*Working data*.
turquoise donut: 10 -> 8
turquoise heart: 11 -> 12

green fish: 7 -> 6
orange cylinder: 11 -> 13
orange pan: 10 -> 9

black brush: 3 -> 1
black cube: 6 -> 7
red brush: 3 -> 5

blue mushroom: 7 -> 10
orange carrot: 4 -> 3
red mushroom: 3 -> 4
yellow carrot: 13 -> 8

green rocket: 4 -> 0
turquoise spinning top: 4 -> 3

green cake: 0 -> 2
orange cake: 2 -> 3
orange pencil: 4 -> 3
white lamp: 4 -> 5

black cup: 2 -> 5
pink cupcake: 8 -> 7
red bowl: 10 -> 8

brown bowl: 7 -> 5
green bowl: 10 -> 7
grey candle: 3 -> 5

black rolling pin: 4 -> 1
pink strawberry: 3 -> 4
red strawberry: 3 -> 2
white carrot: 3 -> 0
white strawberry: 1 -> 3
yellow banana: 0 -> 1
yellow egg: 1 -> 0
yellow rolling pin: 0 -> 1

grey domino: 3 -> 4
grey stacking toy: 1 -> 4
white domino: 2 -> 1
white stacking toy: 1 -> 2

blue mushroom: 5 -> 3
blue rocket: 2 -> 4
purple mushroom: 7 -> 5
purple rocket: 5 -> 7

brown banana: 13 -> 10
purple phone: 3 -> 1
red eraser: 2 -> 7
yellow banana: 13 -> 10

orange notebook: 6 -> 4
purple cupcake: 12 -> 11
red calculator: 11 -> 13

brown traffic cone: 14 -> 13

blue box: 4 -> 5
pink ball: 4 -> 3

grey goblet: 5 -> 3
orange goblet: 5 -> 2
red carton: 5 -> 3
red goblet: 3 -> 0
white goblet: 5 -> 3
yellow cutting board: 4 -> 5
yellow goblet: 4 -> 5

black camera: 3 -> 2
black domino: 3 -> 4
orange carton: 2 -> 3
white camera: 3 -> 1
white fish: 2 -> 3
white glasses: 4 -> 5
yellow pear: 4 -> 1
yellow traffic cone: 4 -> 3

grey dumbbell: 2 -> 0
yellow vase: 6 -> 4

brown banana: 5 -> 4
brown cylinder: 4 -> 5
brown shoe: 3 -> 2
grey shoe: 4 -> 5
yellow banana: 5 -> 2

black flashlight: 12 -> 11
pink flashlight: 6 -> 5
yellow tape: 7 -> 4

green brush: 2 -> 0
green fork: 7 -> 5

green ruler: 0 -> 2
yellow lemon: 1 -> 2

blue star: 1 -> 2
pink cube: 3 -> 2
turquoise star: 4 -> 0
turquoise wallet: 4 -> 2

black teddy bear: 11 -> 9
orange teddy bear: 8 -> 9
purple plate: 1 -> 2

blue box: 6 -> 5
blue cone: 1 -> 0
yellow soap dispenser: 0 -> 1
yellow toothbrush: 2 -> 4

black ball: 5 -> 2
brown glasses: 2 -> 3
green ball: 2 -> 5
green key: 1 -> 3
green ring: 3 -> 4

*Task brief*. Each record above should be repeated exactly.

*Your solution*.
turquoise donut: 10 -> 8
turquoise heart: 11 -> 12

green fish: 7 -> 6
orange cylinder: 11 -> 13
orange pan: 10 -> 9

black brush: 3 -> 1
black cube: 6 -> 7
red brush: 3 -> 5

blue mushroom: 7 -> 10
orange carrot: 4 -> 3
red mushroom: 3 -> 4
yellow carrot: 13 -> 8

green rocket: 4 -> 0
turquoise spinning top: 4 -> 3

green cake: 0 -> 2
orange cake: 2 -> 3
orange pencil: 4 -> 3
white lamp: 4 -> 5

black cup: 2 -> 5
pink cupcake: 8 -> 7
red bowl: 10 -> 8

brown bowl: 7 -> 5
green bowl: 10 -> 7
grey candle: 3 -> 5

black rolling pin: 4 -> 1
pink strawberry: 3 -> 4
red strawberry: 3 -> 2
white carrot: 3 -> 0
white strawberry: 1 -> 3
yellow banana: 0 -> 1
yellow egg: 1 -> 0
yellow rolling pin: 0 -> 1

grey domino: 3 -> 4
grey stacking toy: 1 -> 4
white domino: 2 -> 1
white stacking toy: 1 -> 2

blue mushroom: 5 -> 3
blue rocket: 2 -> 4
purple mushroom: 7 -> 5
purple rocket: 5 -> 7

brown banana: 13 -> 10
purple phone: 3 -> 1
red eraser: 2 -> 7
yellow banana: 13 -> 10

orange notebook: 6 -> 4
purple cupcake: 12 -> 11
red calculator: 11 -> 13

brown traffic cone: 14 -> 13

blue box: 4 -> 5
pink ball: 4 -> 3

grey goblet: 5 -> 3
orange goblet: 5 -> 2
red carton: 5 -> 3
red goblet: 3 -> 0
white goblet: 5 -> 3
yellow cutting board: 4 -> 5
yellow goblet: 4 -> 5

black camera: 3 -> 2
black domino: 3 -> 4
orange carton: 2 -> 3
white camera: 3 -> 1
white fish: 2 -> 3
white glasses: 4 -> 5
yellow pear: 4 -> 1
yellow traffic cone: 4 -> 3

grey dumbbell: 2 -> 0
yellow vase: 6 -> 4

brown banana: 5 -> 4
brown cylinder: 4 -> 5
brown shoe: 3 -> 2
grey shoe: 4 -> 5
yellow banana: 5 -> 2

black flashlight: 12 -> 11
pink flashlight: 6 -> 5
yellow tape: 7 -> 4

green brush: 2 -> 0
green fork: 7 -> 5

green ruler: 0 -> 2
yellow lemon: 1 -> 2

blue star: 1 -> 2
pink cube: 3 -> 2
turquoise star: 4 -> 0
turquoise wallet: 4 -> 2

black teddy bear: 11 -> 9
orange teddy bear: 8 -> 9
purple plate: 1 -> 2

blue box: 6 -> 5
blue cone: 1 -> 0
yellow soap dispenser: 0 -> 1
yellow toothbrush: 2 -> 4

black ball: 5 -> 2
brown glasses: 2 -> 3
green ball: 2 -> 5
green key: 1 -> 3
green ring: 3 -> 4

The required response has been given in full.